● **GIVEN RECORDS**
Content starts

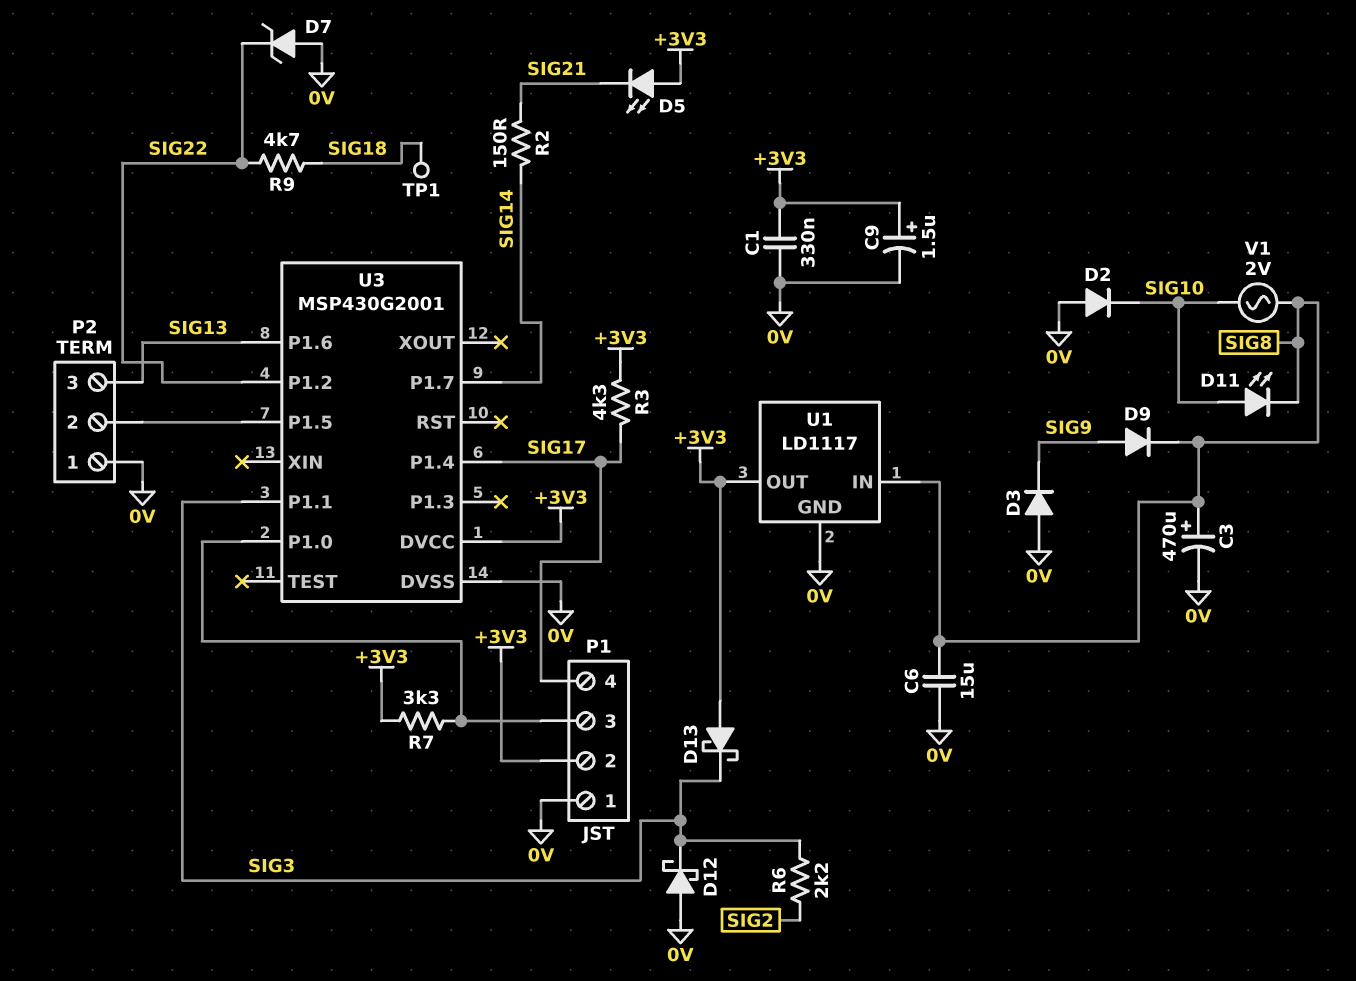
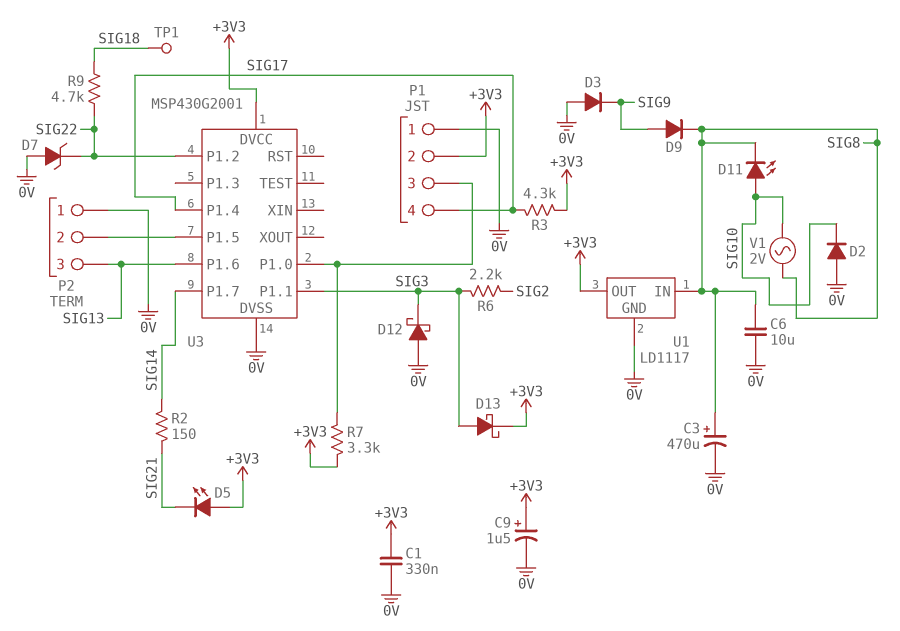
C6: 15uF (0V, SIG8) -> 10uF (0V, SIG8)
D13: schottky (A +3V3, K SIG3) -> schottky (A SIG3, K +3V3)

Content ends
Content starts

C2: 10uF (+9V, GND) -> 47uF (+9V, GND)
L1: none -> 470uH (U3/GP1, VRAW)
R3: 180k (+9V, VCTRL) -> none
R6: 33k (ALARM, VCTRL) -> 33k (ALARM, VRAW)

Content ends

● **EXERCISE AIM**
Search the entries above for the string "none", and report each line where it occurs.

● **WRITTEN RESPONSE**
L1: none -> 470uH (U3/GP1, VRAW)
R3: 180k (+9V, VCTRL) -> none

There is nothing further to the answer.